**What you should do:** What lines in the records below include the word "pink"? Return each one.

**Dataset excerpts:**
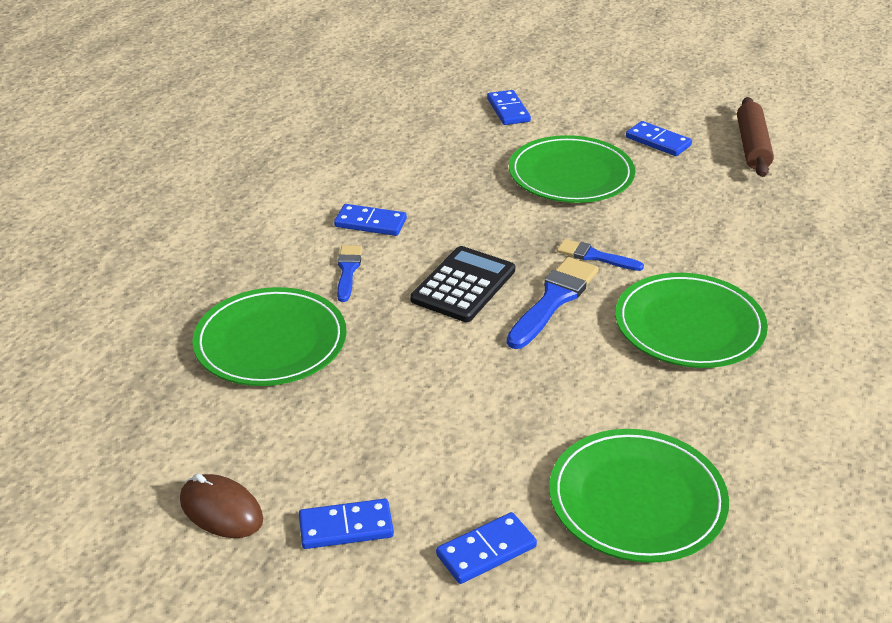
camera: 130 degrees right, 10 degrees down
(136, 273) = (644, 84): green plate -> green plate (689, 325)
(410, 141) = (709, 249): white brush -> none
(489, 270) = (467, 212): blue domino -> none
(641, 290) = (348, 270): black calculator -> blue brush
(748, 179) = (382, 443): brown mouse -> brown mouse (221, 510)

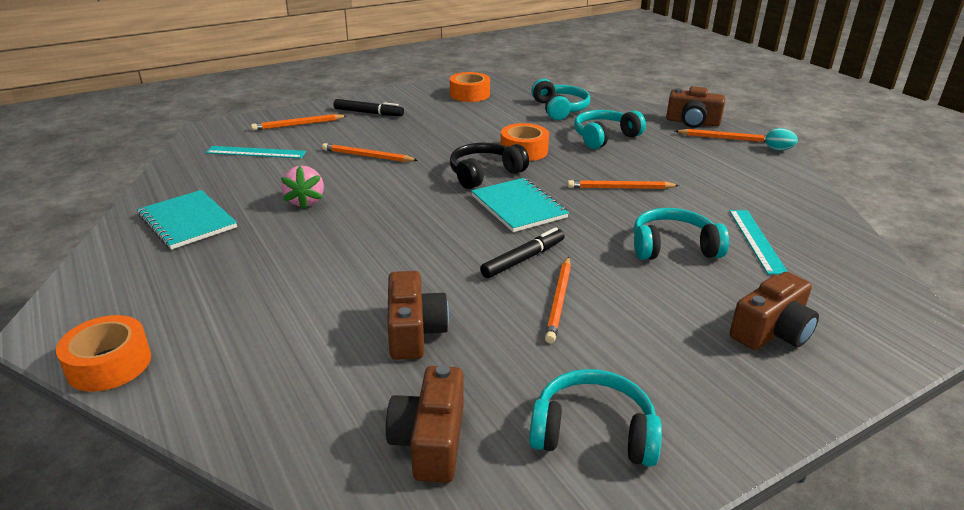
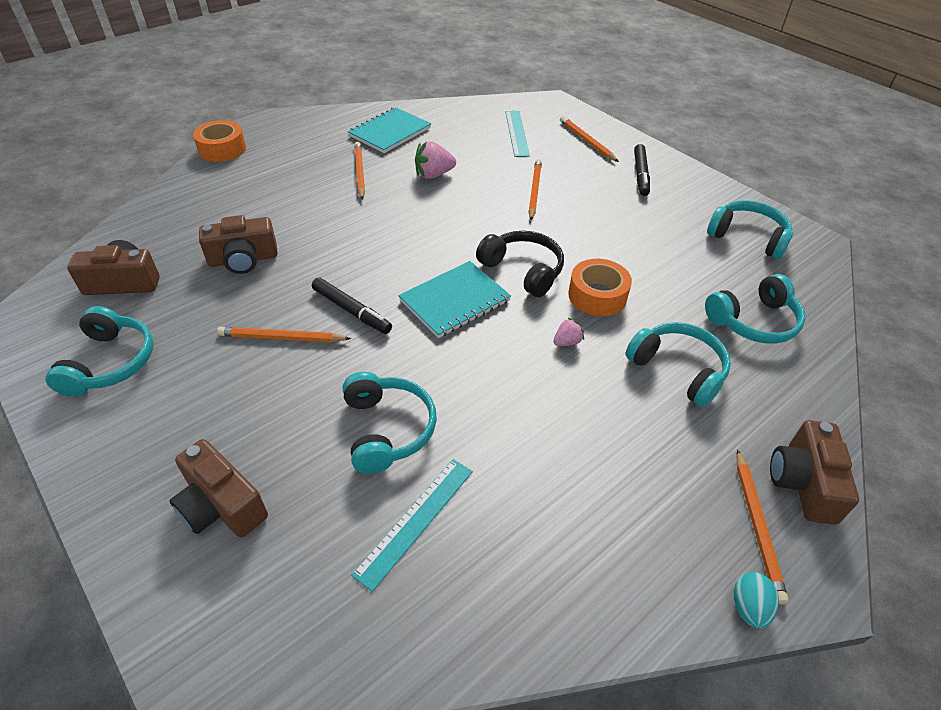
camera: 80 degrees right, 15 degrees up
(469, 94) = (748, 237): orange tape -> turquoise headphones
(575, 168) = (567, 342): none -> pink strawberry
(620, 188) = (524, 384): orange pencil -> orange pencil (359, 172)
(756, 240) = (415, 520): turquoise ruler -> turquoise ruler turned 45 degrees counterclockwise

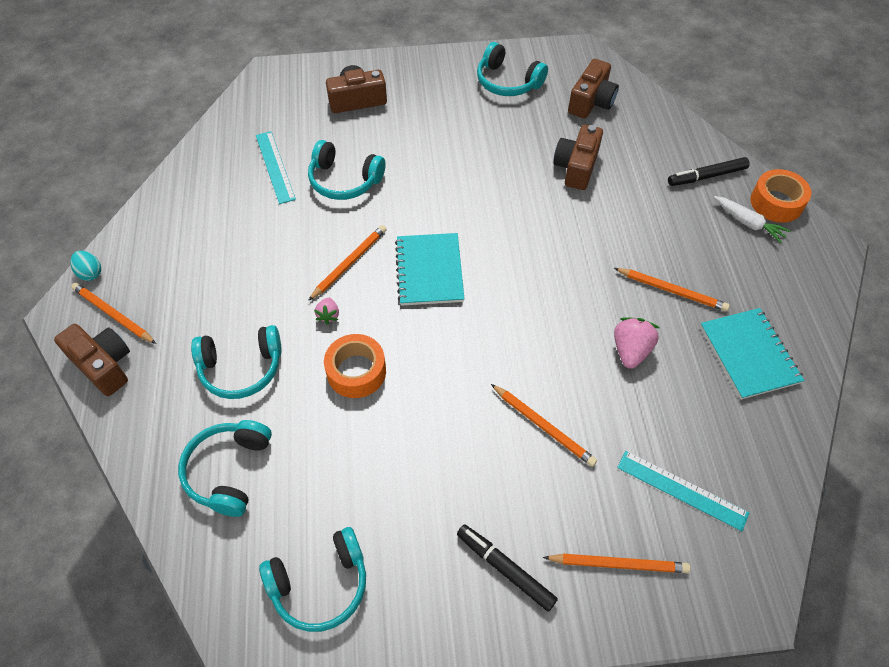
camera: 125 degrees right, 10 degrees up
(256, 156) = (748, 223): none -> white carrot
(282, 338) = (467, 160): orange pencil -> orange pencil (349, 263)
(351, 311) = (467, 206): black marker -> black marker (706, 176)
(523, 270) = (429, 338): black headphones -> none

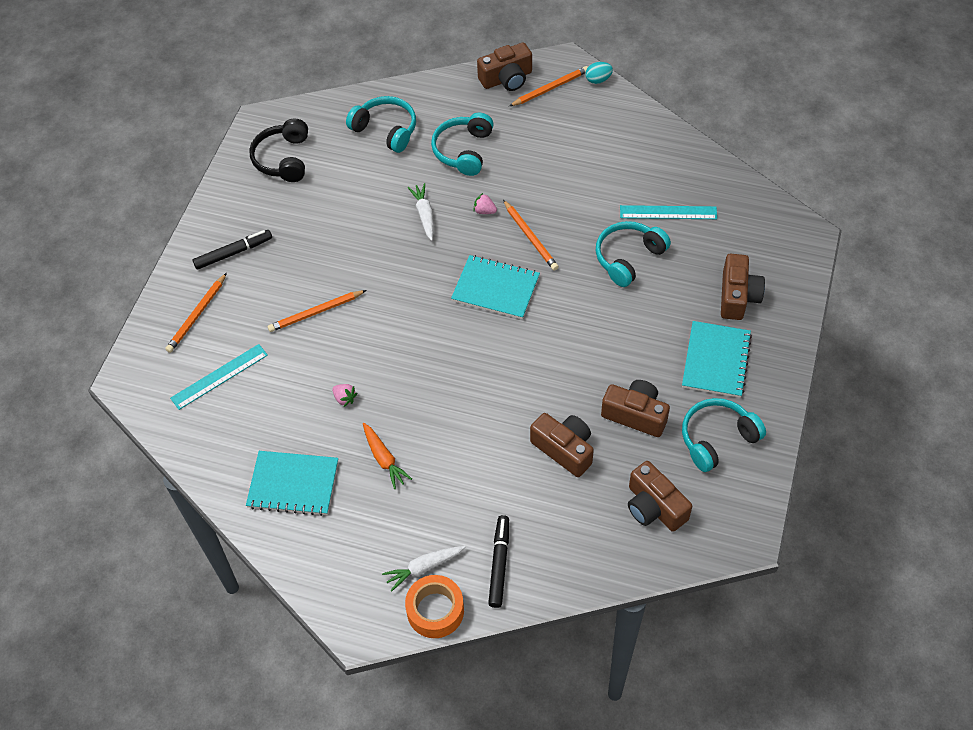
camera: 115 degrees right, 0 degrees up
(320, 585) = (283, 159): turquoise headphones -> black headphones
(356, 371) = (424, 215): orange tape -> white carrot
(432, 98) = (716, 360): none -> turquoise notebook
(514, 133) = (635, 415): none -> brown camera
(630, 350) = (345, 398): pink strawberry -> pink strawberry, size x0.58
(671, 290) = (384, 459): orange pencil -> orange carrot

**Response area:**
(575, 168) = (567, 342): none -> pink strawberry
(630, 350) = (345, 398): pink strawberry -> pink strawberry, size x0.58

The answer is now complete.